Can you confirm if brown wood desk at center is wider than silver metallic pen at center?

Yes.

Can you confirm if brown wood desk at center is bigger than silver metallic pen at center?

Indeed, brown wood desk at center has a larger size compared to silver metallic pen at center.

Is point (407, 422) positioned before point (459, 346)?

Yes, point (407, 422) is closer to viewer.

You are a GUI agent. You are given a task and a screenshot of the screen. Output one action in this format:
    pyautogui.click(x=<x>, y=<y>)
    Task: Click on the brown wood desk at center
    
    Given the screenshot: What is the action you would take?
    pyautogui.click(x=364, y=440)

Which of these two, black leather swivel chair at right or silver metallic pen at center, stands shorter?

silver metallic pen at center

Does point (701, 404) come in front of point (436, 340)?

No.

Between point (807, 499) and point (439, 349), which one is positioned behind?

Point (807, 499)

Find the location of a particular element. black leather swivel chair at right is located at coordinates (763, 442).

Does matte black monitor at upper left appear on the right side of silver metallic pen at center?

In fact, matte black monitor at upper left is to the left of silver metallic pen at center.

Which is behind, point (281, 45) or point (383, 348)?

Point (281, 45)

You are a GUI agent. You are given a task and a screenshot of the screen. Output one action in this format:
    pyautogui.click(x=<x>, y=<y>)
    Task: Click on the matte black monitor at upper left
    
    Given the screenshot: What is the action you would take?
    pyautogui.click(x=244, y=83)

...

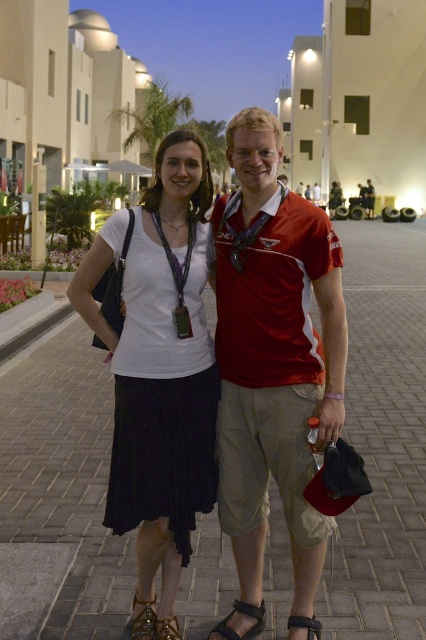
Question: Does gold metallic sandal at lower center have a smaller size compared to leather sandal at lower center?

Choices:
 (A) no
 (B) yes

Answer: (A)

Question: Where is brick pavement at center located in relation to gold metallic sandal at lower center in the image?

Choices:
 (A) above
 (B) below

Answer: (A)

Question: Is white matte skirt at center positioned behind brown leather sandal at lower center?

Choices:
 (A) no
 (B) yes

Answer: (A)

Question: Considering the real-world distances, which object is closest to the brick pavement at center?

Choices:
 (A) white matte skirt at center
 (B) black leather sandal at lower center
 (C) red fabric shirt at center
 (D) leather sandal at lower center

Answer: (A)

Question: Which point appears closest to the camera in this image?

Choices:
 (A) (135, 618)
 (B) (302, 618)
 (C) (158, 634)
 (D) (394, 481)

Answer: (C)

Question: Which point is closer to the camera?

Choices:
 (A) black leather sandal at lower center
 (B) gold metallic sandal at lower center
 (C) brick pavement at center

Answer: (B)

● Exercise directions
Please pull out every line in the listing above that contains the string "Question", and copy each one as it appears.

● Result of this task
Question: Does gold metallic sandal at lower center have a smaller size compared to leather sandal at lower center?
Question: Where is brick pavement at center located in relation to gold metallic sandal at lower center in the image?
Question: Is white matte skirt at center positioned behind brown leather sandal at lower center?
Question: Considering the real-world distances, which object is closest to the brick pavement at center?
Question: Which point appears closest to the camera in this image?
Question: Which point is closer to the camera?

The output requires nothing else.